Record set section start

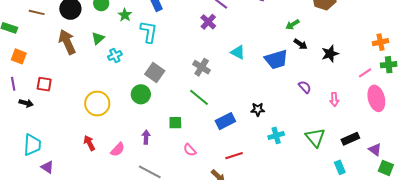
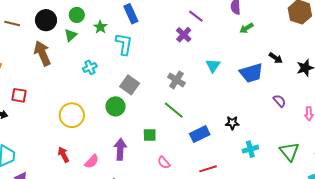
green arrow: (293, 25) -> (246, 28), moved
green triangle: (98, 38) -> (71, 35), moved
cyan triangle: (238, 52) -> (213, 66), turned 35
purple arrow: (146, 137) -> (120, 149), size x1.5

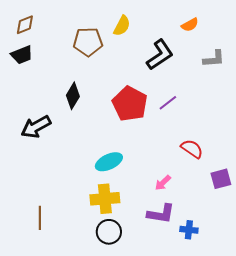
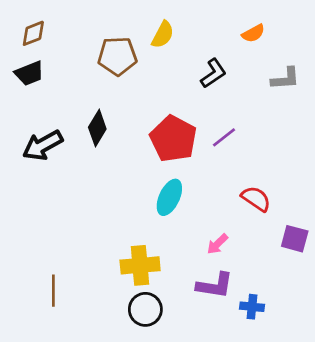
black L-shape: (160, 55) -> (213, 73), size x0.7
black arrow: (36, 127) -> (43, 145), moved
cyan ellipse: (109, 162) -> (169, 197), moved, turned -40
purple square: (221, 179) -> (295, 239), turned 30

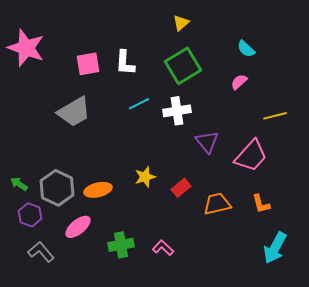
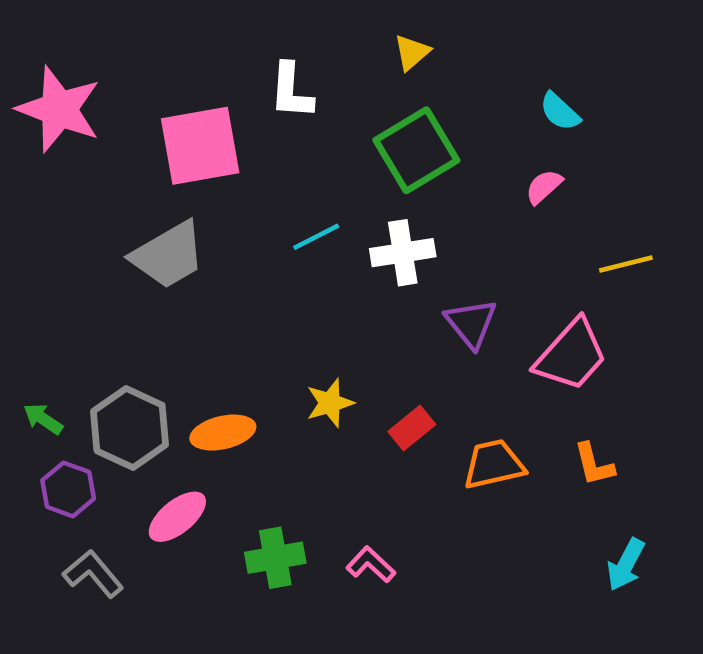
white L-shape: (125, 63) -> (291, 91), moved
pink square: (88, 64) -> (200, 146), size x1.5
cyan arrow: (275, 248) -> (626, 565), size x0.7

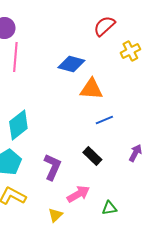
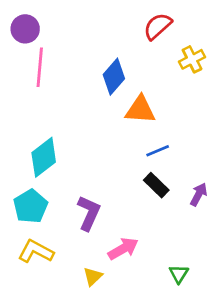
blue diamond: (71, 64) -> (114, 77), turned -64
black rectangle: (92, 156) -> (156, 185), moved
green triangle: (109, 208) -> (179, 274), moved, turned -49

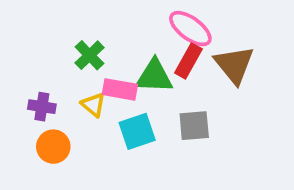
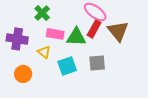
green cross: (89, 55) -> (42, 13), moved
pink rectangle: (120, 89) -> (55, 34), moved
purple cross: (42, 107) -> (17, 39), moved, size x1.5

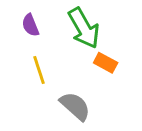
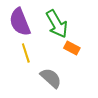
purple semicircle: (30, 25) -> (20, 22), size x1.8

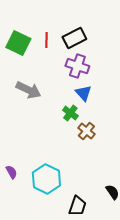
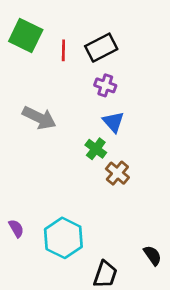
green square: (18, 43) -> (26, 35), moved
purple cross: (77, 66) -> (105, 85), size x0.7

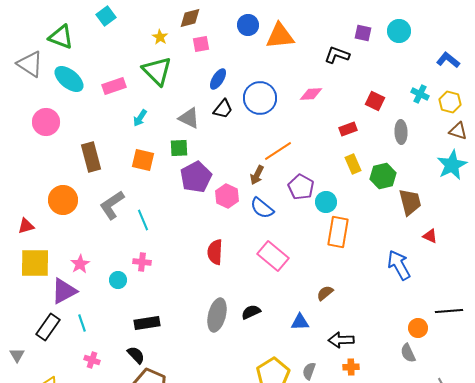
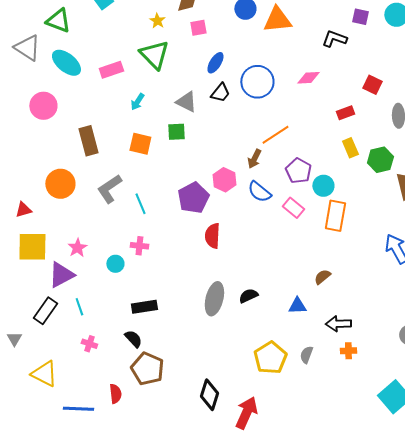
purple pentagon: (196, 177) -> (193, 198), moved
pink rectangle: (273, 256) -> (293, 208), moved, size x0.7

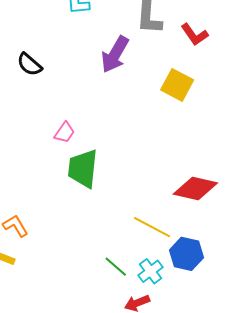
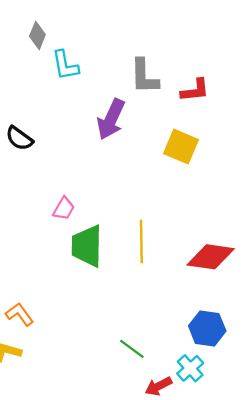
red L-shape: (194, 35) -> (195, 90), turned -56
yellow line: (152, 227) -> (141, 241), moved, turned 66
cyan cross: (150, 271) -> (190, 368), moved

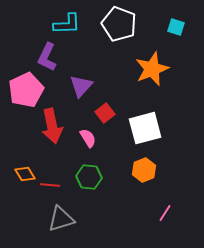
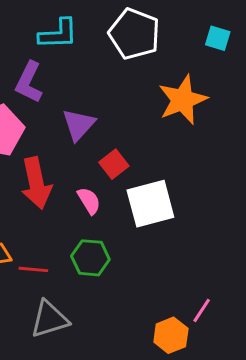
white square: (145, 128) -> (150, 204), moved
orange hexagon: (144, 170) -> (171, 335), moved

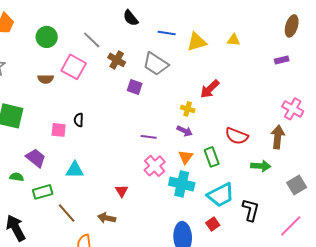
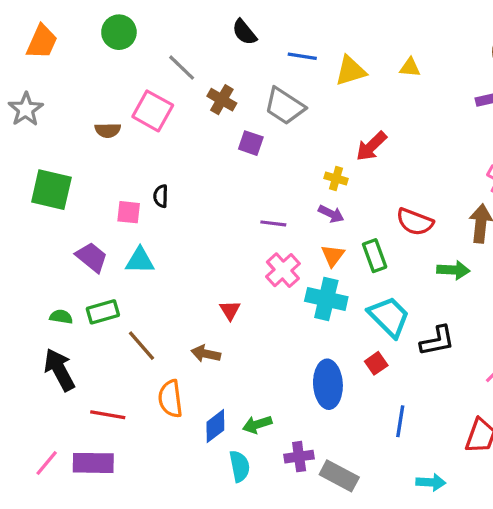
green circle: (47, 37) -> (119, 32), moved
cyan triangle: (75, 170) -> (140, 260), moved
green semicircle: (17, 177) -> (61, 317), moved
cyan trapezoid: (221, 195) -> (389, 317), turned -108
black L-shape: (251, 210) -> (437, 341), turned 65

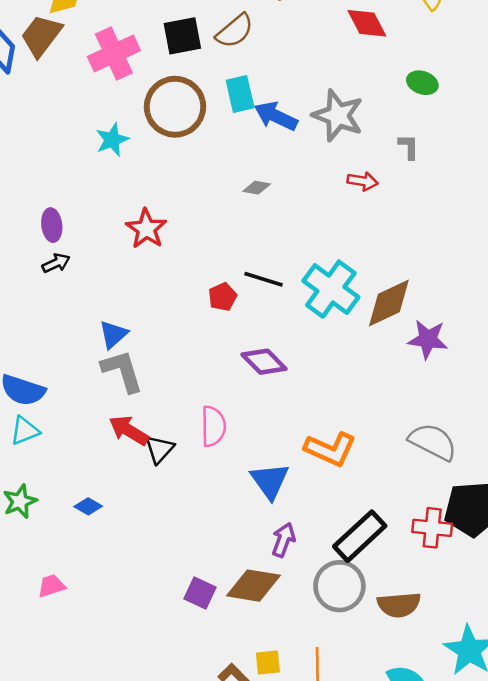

Record set section end

Go through the records above, find every line with the word "arrow", and list those lines.

green arrow: (293, 25) -> (246, 28), moved
purple arrow: (146, 137) -> (120, 149), size x1.5
black arrow: (36, 127) -> (43, 145), moved
cyan arrow: (275, 248) -> (626, 565), size x0.7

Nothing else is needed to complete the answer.